AVAILABLE DATA:

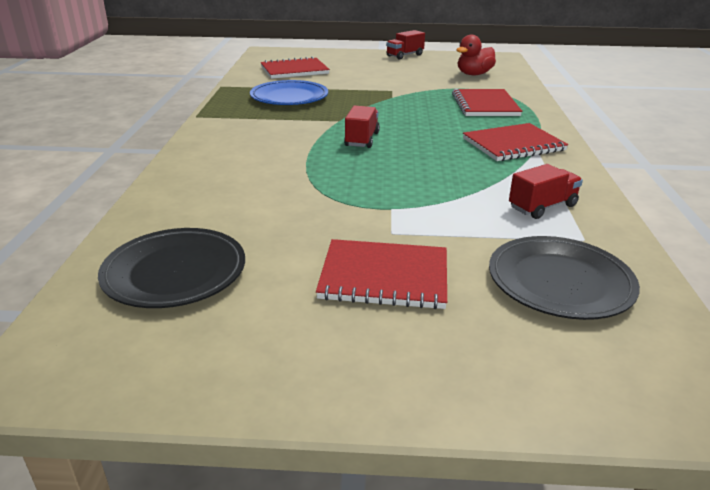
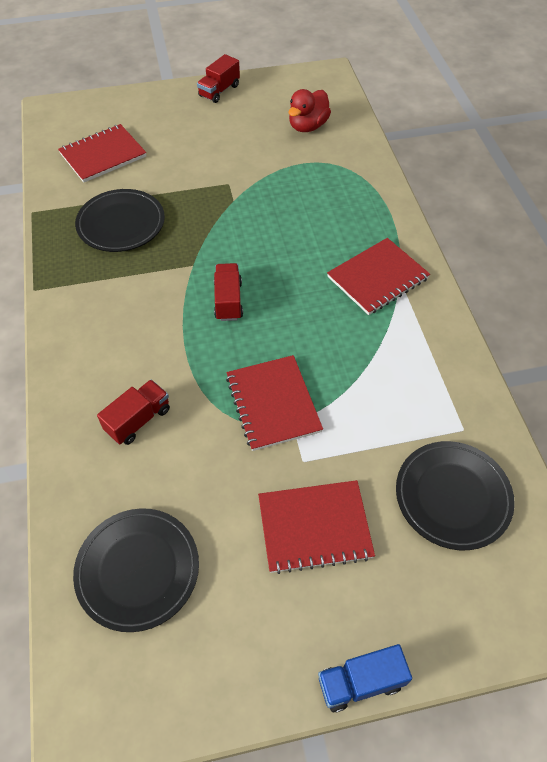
camera: 15 degrees left, 25 degrees up
(289, 97) = (121, 224): blue plate -> black plate
(388, 409) = (360, 682): none -> blue truck
(485, 105) = (334, 198): red notebook -> red notebook (273, 404)
(542, 207) = (422, 386): red truck -> red truck (138, 420)

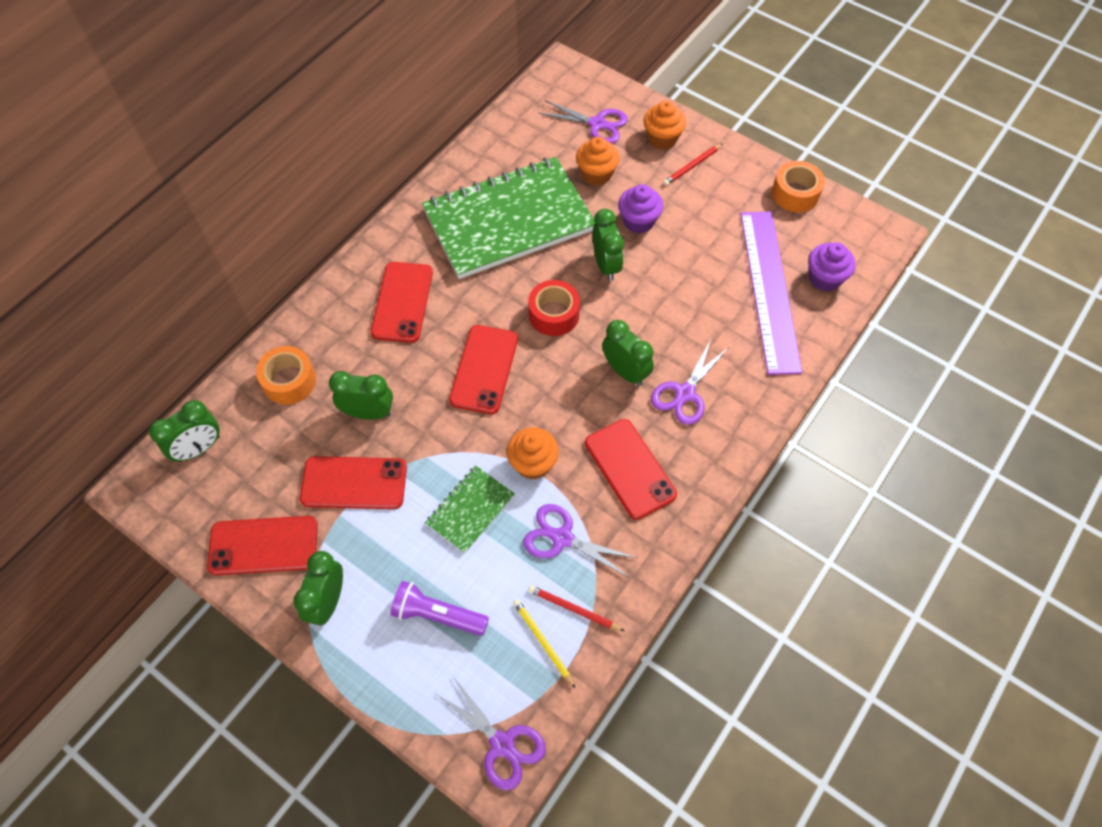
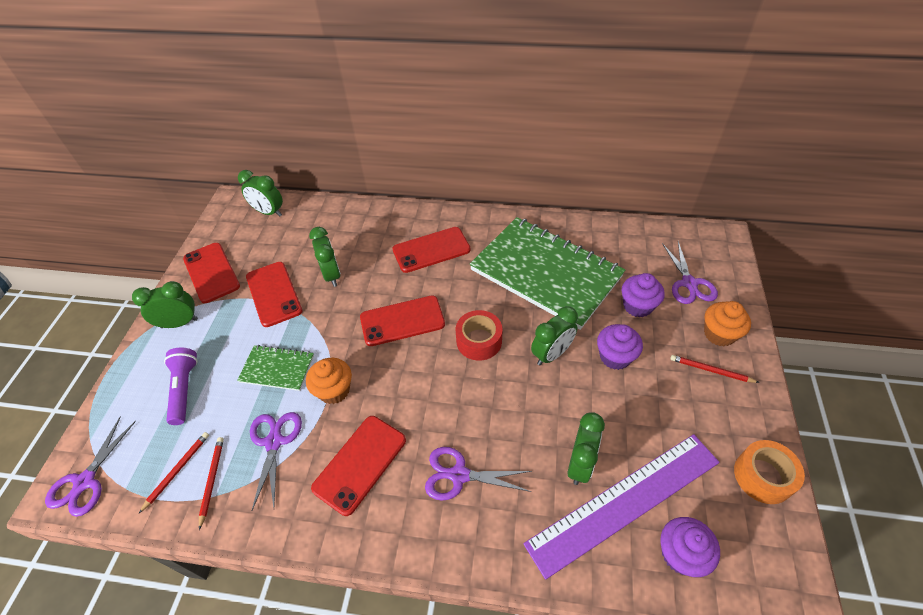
camera: 65 degrees right, 10 degrees down
(289, 381) = (336, 226): orange tape -> none
(542, 642) = (177, 470): yellow pencil -> red pencil
(596, 174) = (637, 306): orange cupcake -> purple cupcake
(625, 372) = (454, 416): green clock -> green clock (580, 464)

YOUR TASK:
List each line of the records that holds the string "orange".

RESPONSE AREA:
(289, 381) = (336, 226): orange tape -> none
(596, 174) = (637, 306): orange cupcake -> purple cupcake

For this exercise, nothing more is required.